Change detection outputs
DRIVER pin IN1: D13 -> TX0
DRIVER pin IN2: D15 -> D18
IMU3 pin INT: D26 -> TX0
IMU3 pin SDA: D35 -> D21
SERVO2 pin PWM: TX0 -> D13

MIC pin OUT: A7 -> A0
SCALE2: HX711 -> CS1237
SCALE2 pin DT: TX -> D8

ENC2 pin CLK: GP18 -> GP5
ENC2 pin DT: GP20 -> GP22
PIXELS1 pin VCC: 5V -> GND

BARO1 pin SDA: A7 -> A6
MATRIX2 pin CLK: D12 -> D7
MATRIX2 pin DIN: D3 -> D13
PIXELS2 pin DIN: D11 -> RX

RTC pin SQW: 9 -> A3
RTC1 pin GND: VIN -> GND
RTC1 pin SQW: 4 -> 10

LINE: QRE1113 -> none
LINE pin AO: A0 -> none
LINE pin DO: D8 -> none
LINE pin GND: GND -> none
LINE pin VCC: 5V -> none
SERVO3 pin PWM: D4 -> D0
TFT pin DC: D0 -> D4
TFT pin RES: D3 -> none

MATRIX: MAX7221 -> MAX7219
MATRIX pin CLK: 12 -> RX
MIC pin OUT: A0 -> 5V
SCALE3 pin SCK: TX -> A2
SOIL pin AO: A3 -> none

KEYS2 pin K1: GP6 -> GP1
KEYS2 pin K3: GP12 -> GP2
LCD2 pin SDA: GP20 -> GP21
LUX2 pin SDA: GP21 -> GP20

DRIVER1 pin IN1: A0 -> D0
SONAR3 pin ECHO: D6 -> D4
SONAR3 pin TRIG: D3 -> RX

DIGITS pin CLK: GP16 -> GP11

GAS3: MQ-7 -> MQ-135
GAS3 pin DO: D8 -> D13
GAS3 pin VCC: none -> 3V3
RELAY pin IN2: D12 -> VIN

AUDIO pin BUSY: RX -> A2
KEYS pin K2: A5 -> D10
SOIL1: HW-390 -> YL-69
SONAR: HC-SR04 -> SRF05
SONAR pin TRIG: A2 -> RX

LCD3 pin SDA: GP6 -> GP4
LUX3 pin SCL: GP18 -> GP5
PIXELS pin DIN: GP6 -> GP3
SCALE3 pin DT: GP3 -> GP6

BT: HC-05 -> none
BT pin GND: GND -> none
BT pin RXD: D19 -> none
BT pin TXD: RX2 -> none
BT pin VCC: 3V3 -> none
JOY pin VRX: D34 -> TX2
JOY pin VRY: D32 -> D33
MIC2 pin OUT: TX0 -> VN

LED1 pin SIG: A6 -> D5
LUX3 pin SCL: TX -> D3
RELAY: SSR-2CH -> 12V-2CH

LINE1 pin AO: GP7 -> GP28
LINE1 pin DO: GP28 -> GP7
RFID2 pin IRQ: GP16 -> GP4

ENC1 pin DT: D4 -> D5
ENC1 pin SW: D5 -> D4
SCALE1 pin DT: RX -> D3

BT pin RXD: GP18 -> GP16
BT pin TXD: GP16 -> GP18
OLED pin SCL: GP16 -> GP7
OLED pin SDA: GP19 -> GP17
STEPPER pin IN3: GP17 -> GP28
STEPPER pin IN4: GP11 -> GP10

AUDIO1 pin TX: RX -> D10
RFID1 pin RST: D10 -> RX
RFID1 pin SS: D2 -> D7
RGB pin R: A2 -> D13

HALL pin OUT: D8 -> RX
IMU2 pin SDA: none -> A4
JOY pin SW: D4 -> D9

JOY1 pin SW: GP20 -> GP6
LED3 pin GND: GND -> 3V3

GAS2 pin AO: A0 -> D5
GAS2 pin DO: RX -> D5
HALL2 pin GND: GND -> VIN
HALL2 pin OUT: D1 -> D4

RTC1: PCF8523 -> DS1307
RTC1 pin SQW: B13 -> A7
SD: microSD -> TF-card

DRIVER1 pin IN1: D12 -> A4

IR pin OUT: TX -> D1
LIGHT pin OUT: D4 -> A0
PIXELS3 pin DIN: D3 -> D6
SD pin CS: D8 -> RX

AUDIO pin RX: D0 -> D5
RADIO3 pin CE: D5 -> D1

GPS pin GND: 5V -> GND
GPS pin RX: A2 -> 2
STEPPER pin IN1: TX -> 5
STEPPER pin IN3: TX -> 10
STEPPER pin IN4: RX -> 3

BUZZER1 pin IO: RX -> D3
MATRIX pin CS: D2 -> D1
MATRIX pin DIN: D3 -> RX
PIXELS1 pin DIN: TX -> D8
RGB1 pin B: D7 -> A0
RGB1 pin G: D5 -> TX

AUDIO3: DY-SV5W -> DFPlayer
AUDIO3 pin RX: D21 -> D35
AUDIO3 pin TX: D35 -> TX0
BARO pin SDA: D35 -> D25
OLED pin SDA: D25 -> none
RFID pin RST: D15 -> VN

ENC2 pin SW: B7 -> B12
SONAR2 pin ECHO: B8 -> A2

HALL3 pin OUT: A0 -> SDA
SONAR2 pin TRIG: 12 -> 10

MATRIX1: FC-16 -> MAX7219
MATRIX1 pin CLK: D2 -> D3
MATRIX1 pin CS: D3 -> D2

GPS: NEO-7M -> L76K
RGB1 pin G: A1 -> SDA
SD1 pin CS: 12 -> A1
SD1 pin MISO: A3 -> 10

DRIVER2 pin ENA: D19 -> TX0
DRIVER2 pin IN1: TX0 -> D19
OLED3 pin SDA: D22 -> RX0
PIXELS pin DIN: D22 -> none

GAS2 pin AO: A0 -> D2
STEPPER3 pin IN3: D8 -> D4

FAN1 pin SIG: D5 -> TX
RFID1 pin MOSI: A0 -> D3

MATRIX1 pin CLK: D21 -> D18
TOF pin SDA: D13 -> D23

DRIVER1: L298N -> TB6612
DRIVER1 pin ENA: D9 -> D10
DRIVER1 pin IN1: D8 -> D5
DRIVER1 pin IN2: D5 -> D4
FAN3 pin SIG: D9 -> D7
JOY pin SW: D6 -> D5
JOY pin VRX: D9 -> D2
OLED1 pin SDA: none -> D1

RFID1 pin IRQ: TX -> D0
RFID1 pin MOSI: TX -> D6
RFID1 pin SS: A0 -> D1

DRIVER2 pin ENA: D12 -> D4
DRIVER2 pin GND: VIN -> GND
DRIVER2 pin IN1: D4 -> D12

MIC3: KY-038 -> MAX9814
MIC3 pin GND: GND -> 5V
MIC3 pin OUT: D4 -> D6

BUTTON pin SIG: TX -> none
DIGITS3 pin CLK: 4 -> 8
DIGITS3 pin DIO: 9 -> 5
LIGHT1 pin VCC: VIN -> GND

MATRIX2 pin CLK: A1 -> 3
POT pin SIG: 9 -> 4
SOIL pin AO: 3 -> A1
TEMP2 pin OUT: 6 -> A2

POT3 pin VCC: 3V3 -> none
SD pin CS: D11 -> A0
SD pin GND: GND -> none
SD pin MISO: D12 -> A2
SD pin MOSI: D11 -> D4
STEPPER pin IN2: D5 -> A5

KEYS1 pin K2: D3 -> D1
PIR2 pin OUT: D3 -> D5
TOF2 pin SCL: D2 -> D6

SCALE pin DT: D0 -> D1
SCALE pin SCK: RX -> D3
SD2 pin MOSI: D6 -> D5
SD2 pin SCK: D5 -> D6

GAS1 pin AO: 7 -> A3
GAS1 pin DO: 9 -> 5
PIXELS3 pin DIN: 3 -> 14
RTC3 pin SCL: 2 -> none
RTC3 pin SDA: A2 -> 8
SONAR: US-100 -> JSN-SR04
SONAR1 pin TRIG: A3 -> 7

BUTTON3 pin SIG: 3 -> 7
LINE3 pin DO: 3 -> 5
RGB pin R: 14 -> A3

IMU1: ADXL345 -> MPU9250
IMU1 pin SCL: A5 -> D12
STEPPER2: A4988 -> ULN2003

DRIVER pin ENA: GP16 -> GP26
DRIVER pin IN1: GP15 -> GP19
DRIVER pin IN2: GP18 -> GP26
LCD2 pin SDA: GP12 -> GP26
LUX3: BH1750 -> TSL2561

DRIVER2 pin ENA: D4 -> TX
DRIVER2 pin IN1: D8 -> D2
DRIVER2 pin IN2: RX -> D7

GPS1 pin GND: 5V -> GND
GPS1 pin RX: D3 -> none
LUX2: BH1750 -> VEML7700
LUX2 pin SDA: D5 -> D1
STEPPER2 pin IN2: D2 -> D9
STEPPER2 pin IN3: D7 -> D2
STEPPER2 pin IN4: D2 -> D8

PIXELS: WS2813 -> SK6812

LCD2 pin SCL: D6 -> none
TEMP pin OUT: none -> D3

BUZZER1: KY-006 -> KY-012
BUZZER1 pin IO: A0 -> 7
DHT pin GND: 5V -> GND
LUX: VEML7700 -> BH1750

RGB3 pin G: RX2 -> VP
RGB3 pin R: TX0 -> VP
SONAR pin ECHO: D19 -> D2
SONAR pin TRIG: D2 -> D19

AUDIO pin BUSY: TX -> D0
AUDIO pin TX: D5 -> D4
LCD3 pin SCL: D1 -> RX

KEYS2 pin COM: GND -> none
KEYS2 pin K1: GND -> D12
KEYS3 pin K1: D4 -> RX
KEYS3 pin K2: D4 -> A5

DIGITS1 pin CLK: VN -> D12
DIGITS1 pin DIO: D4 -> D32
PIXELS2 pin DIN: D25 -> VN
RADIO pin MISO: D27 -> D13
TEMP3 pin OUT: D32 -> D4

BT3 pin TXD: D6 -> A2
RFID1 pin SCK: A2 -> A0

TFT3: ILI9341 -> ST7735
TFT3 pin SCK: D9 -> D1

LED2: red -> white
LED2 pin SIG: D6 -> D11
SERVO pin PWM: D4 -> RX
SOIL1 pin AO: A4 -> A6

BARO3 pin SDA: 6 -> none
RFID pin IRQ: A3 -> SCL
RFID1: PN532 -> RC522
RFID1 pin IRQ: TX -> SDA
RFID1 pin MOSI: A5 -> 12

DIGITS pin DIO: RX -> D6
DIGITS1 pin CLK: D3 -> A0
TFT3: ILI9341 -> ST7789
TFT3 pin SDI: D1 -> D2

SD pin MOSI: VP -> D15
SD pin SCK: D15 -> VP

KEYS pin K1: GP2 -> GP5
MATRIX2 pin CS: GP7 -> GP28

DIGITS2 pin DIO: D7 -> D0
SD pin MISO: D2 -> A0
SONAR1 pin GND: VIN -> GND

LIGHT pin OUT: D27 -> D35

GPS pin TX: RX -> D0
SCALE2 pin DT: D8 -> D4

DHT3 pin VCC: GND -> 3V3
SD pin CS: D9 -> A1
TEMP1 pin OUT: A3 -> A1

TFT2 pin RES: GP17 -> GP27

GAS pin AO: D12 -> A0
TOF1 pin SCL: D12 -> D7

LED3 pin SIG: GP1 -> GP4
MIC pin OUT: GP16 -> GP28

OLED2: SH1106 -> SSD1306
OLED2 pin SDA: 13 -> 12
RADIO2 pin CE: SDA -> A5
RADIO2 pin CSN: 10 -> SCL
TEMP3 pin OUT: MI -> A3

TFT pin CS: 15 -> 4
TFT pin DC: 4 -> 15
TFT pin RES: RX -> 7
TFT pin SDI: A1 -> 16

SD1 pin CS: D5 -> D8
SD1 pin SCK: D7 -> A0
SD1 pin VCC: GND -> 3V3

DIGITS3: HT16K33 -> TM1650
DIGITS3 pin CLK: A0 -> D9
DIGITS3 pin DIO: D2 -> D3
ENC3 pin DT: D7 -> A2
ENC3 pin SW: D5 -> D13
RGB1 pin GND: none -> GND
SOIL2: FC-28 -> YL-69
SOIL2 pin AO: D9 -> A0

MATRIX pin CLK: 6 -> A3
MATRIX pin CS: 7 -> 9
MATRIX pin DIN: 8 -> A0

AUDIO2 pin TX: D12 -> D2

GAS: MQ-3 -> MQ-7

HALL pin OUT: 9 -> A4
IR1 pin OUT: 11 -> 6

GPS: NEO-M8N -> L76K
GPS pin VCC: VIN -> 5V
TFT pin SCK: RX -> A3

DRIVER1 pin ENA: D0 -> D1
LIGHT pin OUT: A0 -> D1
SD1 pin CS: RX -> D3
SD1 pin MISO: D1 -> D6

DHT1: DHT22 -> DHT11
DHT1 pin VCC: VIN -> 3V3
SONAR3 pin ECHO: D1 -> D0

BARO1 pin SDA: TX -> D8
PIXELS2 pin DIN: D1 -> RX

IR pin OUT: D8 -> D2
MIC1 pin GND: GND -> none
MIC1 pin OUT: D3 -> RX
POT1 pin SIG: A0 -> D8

What you should do: Give the lines again, exactly as they stand, from the beginning of the data through the line with "MATRIX2 pin CLK: D12 -> D7".

Answer space:
DRIVER pin IN1: D13 -> TX0
DRIVER pin IN2: D15 -> D18
IMU3 pin INT: D26 -> TX0
IMU3 pin SDA: D35 -> D21
SERVO2 pin PWM: TX0 -> D13

MIC pin OUT: A7 -> A0
SCALE2: HX711 -> CS1237
SCALE2 pin DT: TX -> D8

ENC2 pin CLK: GP18 -> GP5
ENC2 pin DT: GP20 -> GP22
PIXELS1 pin VCC: 5V -> GND

BARO1 pin SDA: A7 -> A6
MATRIX2 pin CLK: D12 -> D7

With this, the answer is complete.